Task to carry out :: Below is some data. Retype exactly the lines starting at the one with "red brick M1:M3 level 1 -> none" and ending at the one with "red brick N12".

Excerpted records ::

----------------------------------------

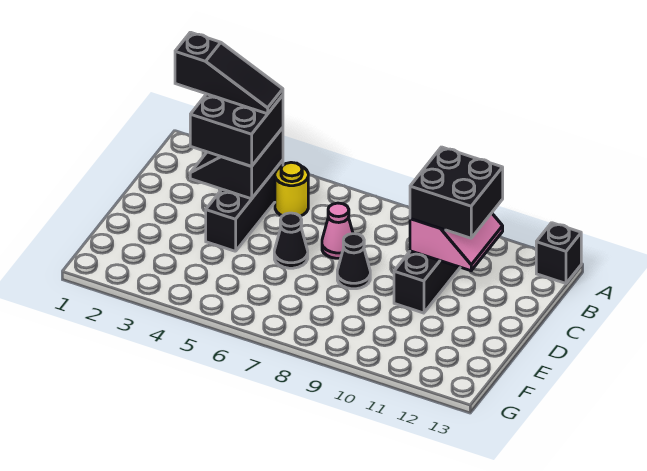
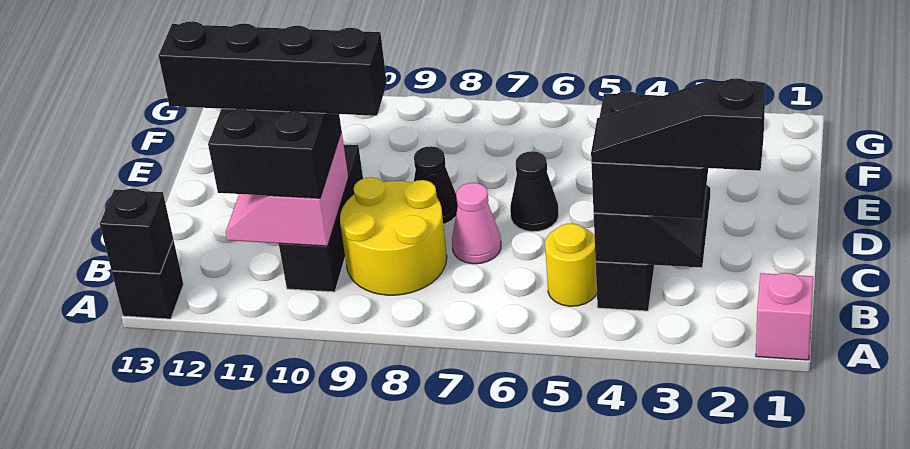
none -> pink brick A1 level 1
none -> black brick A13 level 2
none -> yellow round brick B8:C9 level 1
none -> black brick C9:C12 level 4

----------------------------------------

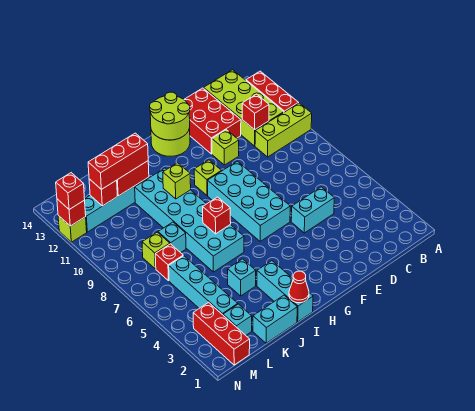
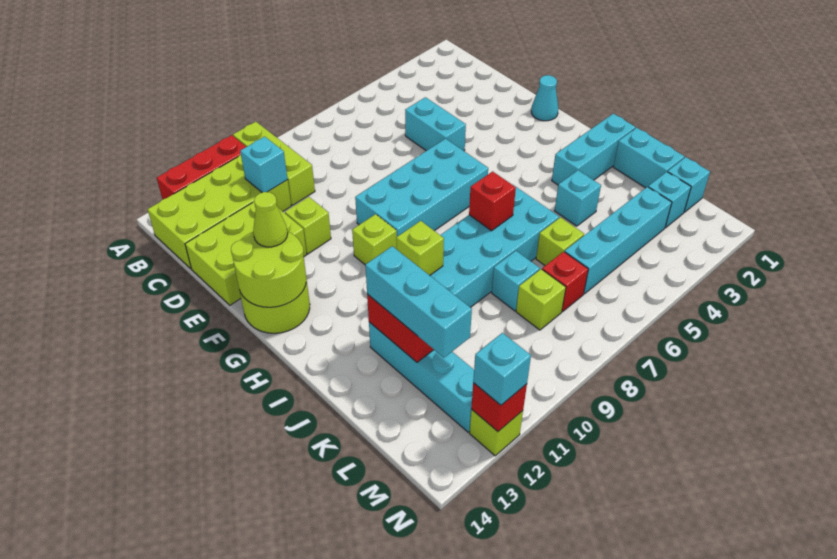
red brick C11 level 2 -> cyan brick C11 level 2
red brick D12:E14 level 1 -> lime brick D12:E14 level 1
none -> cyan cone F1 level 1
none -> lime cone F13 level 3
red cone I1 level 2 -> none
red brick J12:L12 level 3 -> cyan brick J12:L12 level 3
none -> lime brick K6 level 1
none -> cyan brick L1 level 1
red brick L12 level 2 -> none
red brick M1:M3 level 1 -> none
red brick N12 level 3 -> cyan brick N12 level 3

----------------------------------------

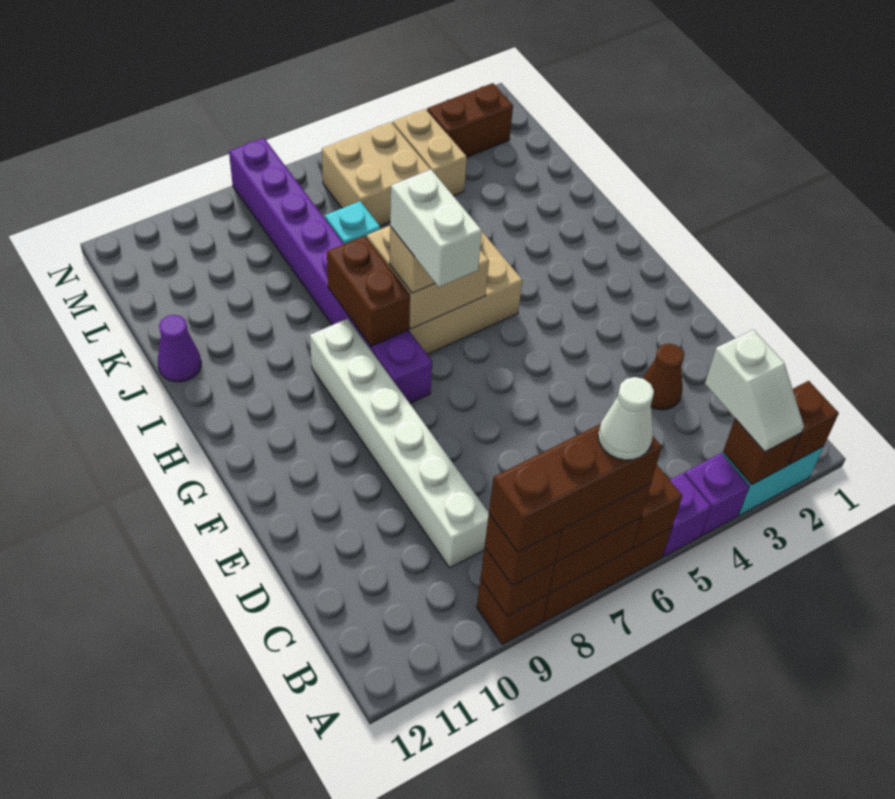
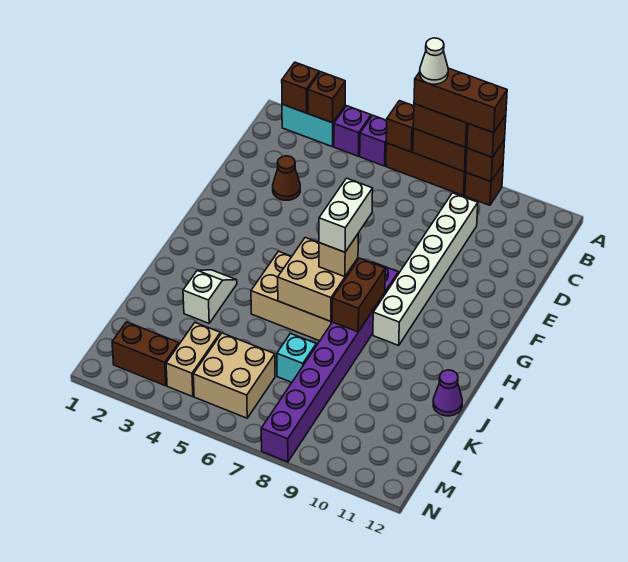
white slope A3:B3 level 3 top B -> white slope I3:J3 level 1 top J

----------------------------------------

Solution to this exercise ::
red brick M1:M3 level 1 -> none
red brick N12 level 3 -> cyan brick N12 level 3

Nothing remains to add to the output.